## EXERCISE AIM
Look through the data below and output, unchanged, every line from the one holding "plant: (76, 109) -> (127, 194), moved" through the one holding "wardrobe: (267, 482)", inclusive. Skip the pictures.

## DATA FOR REVIEW
*** Block opens ***

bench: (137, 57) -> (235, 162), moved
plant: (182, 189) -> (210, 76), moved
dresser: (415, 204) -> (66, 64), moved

*** Block closes ***
*** Block opens ***

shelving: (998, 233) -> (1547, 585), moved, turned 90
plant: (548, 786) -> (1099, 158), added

*** Block closes ***
*** Block opens ***

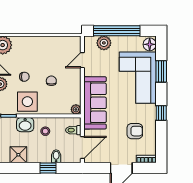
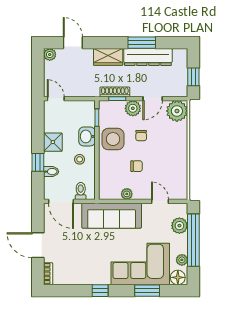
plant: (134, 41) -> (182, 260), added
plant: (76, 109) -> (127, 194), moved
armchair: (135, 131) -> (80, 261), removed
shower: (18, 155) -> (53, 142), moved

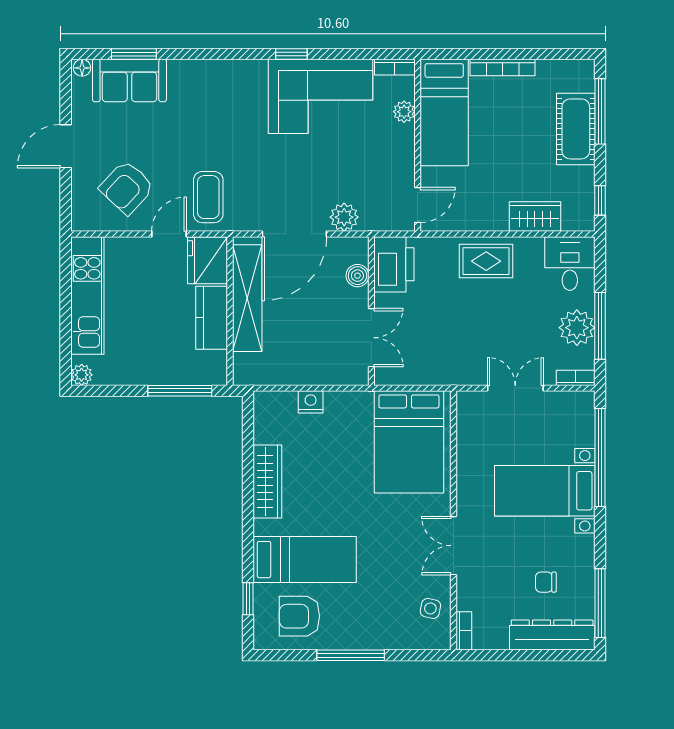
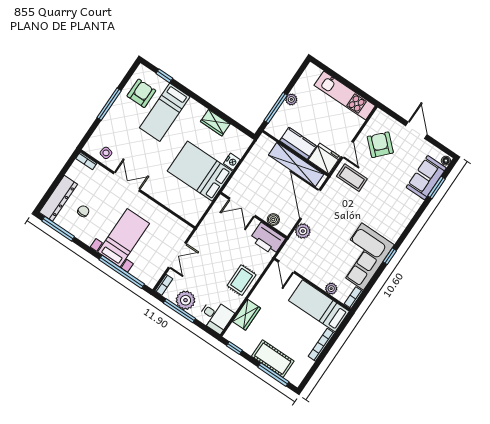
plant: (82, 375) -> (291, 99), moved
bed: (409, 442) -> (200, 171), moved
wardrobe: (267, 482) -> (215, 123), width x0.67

*** Block closes ***

## WRITTEN REPLY
plant: (76, 109) -> (127, 194), moved
armchair: (135, 131) -> (80, 261), removed
shower: (18, 155) -> (53, 142), moved

plant: (82, 375) -> (291, 99), moved
bed: (409, 442) -> (200, 171), moved
wardrobe: (267, 482) -> (215, 123), width x0.67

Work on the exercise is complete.